■ Exercise
Since only the written part is wanted, repeat the records exactly and omit the pictures.

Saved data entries
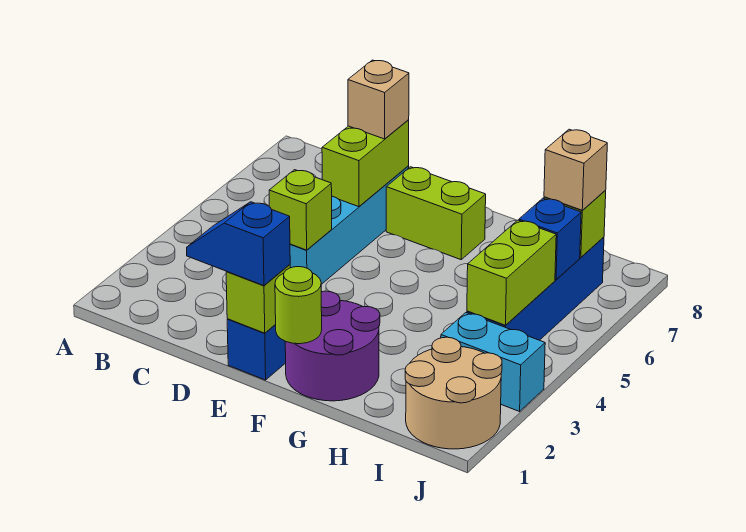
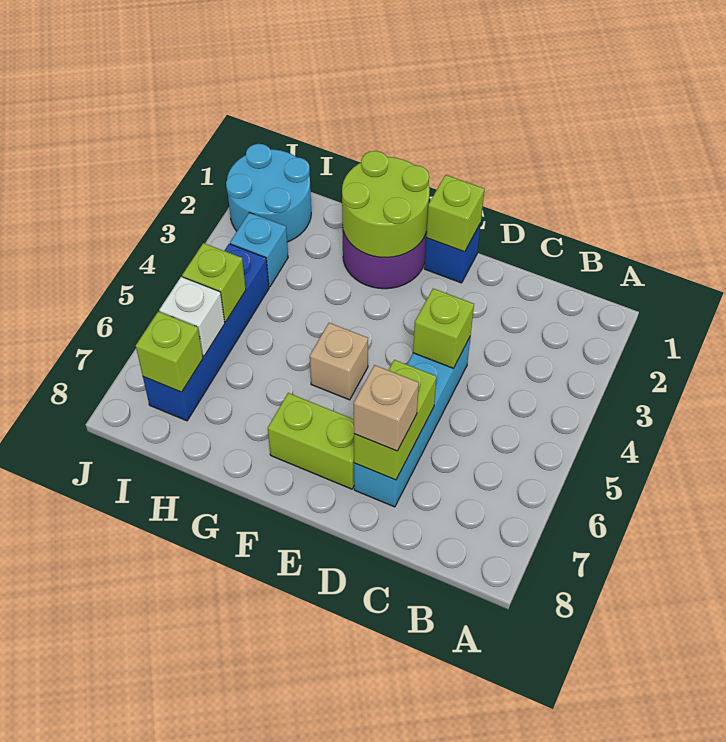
blue slope D1:E1 level 3 top E -> none
lime round brick F1 level 2 -> lime round brick F1:G2 level 2
tan round brick I1:J2 level 1 -> cyan round brick I1:J2 level 1
cyan brick I3:J3 level 1 -> cyan brick I3 level 1
lime brick I4:I5 level 2 -> lime brick I5 level 2
blue brick I6 level 2 -> white brick I6 level 2
tan brick I7 level 3 -> tan brick F5 level 1

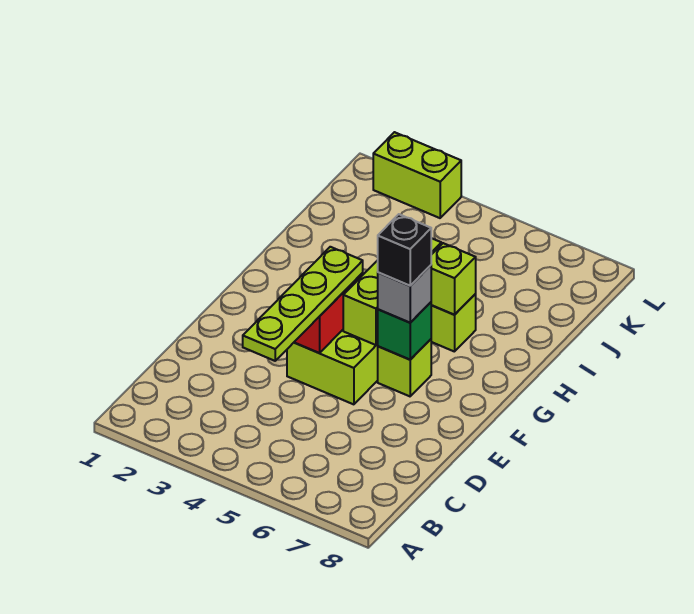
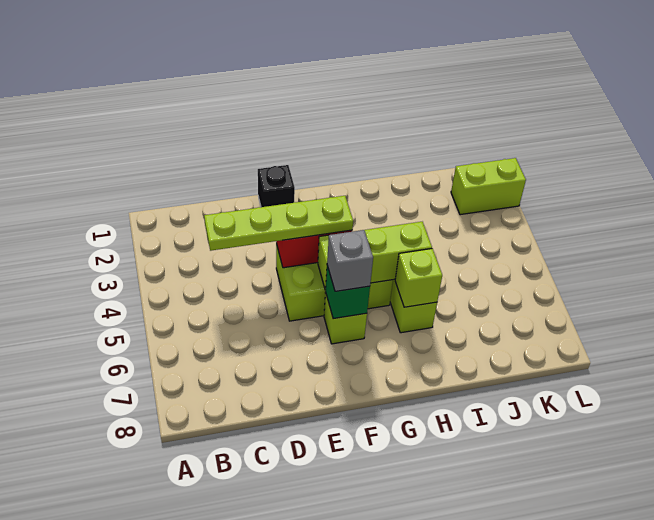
black brick F6 level 4 -> black brick E1 level 1
lime brick L2:L3 level 1 -> lime brick K2:L2 level 1

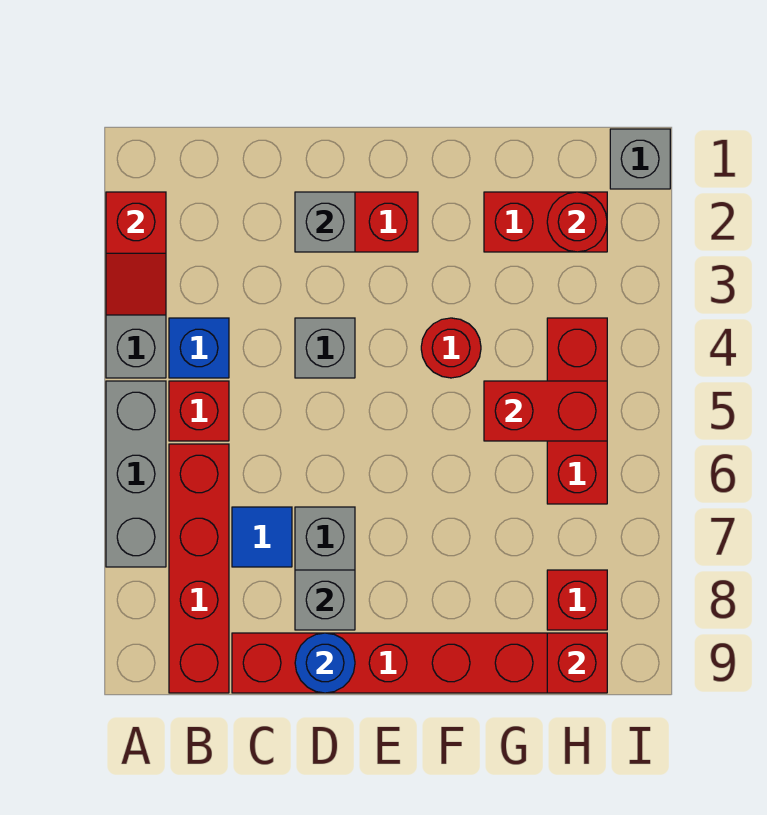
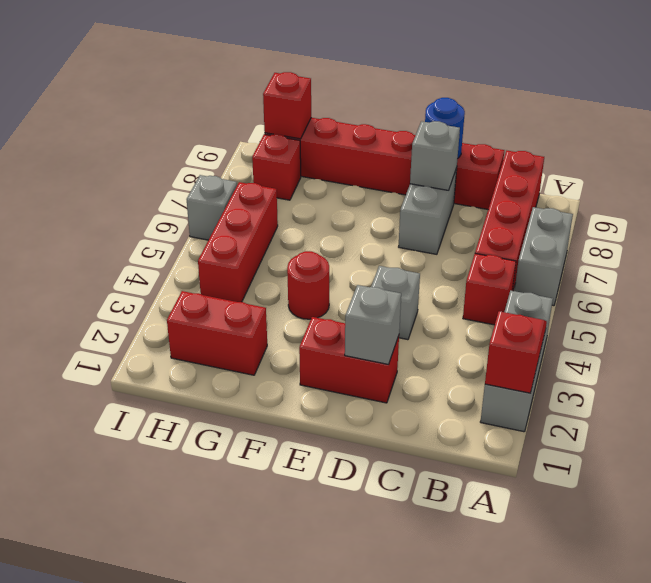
grey brick A5:A7 level 1 -> grey brick A6:A7 level 1
blue brick B4 level 1 -> none
blue tile C7 level 1 -> none
red brick G5:H5 level 2 -> none
red round brick H2 level 2 -> none
grey brick I1 level 1 -> grey brick I6 level 1

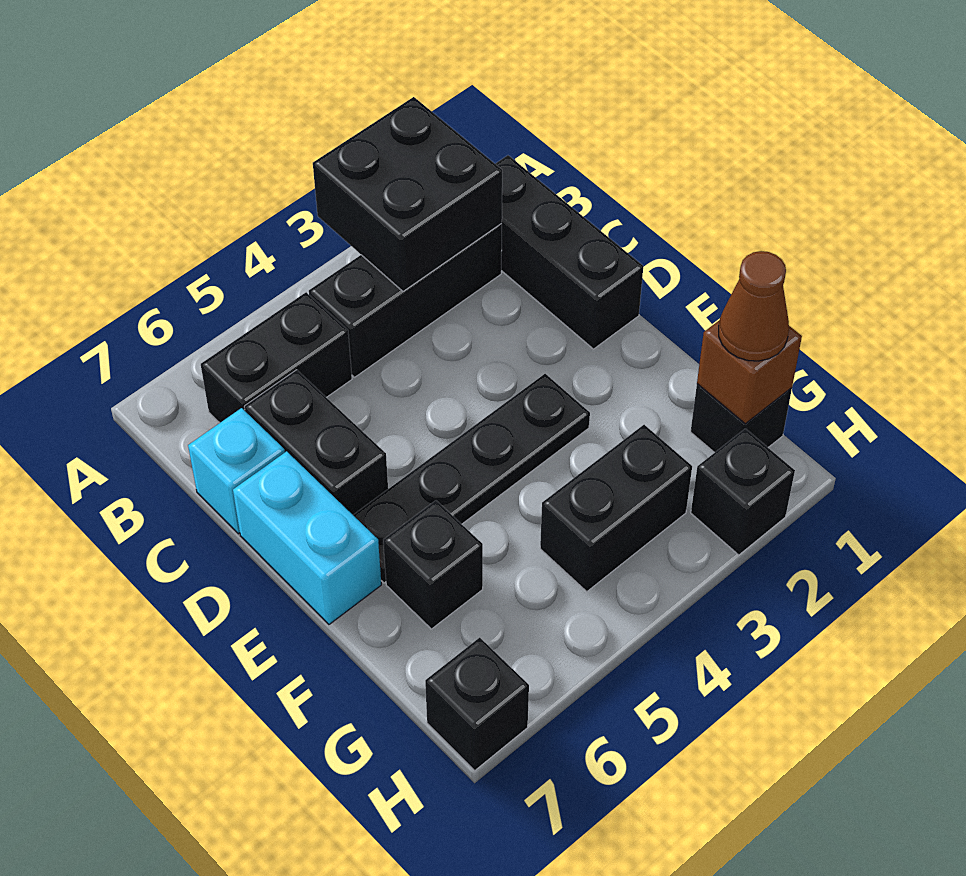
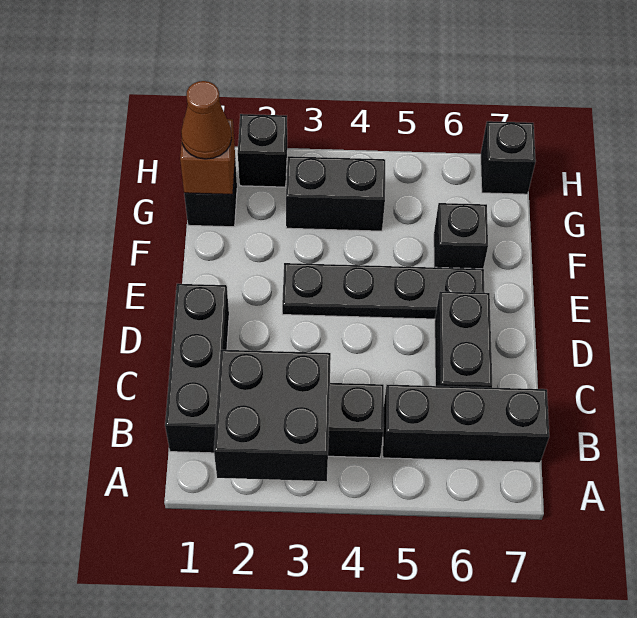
black brick B5:B6 level 1 -> black brick B5:B7 level 1
cyan brick C7 level 1 -> none
cyan brick D7:E7 level 1 -> none

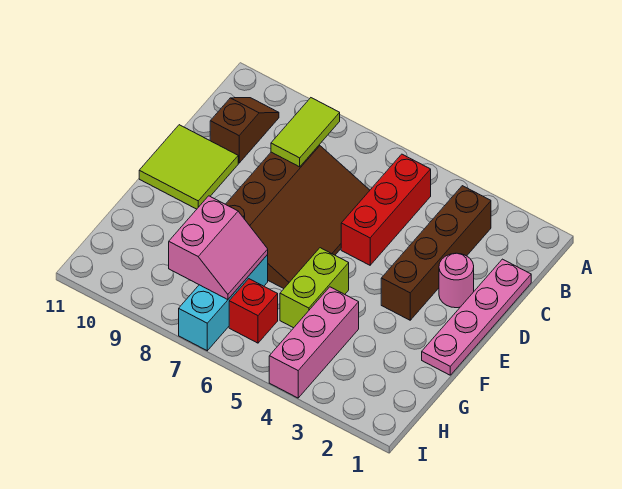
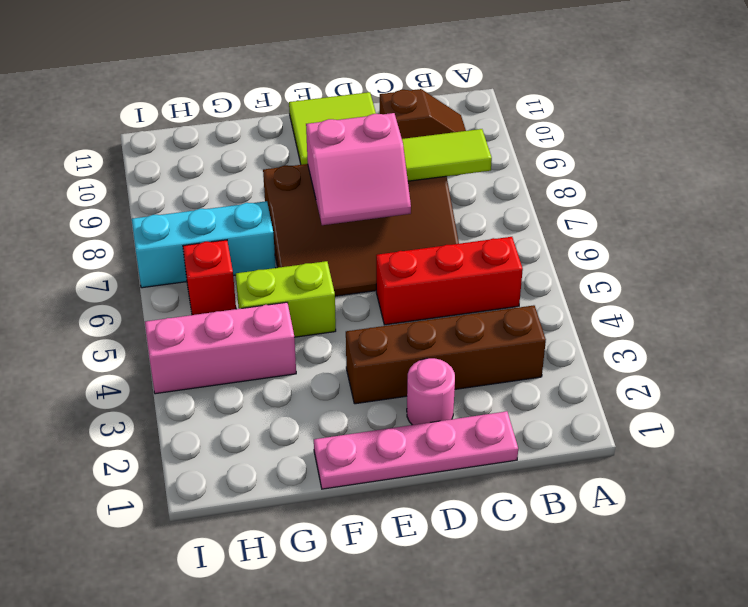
pink slope G7:H8 level 2 top 8 -> pink slope D7:E8 level 2 top 8

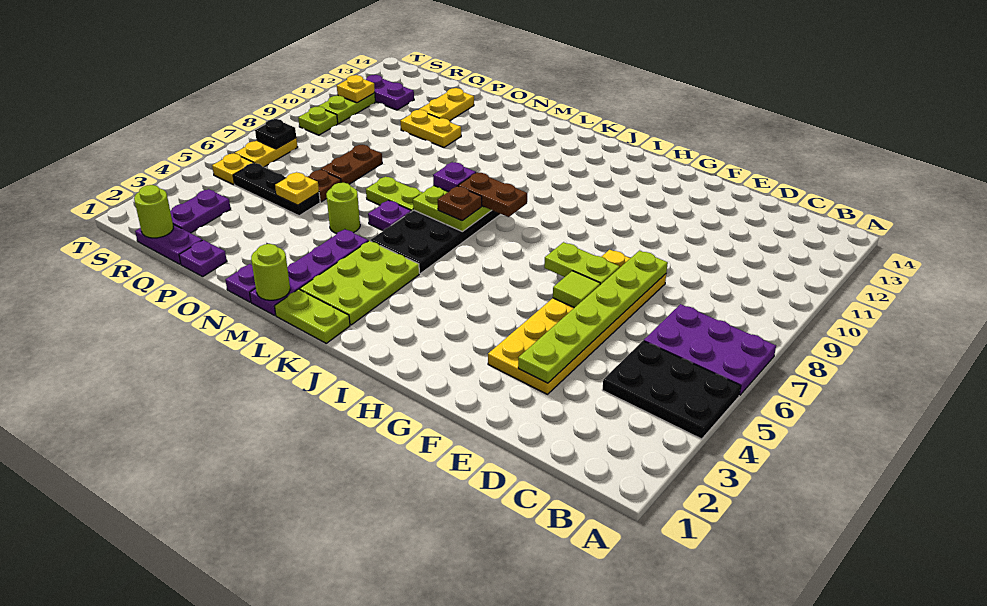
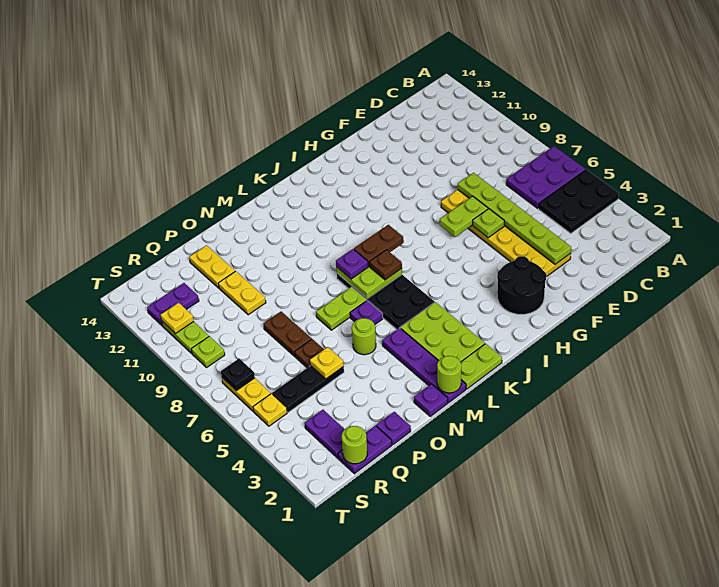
lime tile F6 level 2 -> lime plate F6 level 2
none -> black round brick G2:H3 level 1
yellow plate O11:P11 level 1 -> yellow plate P10:P11 level 1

■ Solution to the exercise
blue slope D1:E1 level 3 top E -> none
lime round brick F1 level 2 -> lime round brick F1:G2 level 2
tan round brick I1:J2 level 1 -> cyan round brick I1:J2 level 1
cyan brick I3:J3 level 1 -> cyan brick I3 level 1
lime brick I4:I5 level 2 -> lime brick I5 level 2
blue brick I6 level 2 -> white brick I6 level 2
tan brick I7 level 3 -> tan brick F5 level 1

black brick F6 level 4 -> black brick E1 level 1
lime brick L2:L3 level 1 -> lime brick K2:L2 level 1

grey brick A5:A7 level 1 -> grey brick A6:A7 level 1
blue brick B4 level 1 -> none
blue tile C7 level 1 -> none
red brick G5:H5 level 2 -> none
red round brick H2 level 2 -> none
grey brick I1 level 1 -> grey brick I6 level 1

black brick B5:B6 level 1 -> black brick B5:B7 level 1
cyan brick C7 level 1 -> none
cyan brick D7:E7 level 1 -> none

pink slope G7:H8 level 2 top 8 -> pink slope D7:E8 level 2 top 8

lime tile F6 level 2 -> lime plate F6 level 2
none -> black round brick G2:H3 level 1
yellow plate O11:P11 level 1 -> yellow plate P10:P11 level 1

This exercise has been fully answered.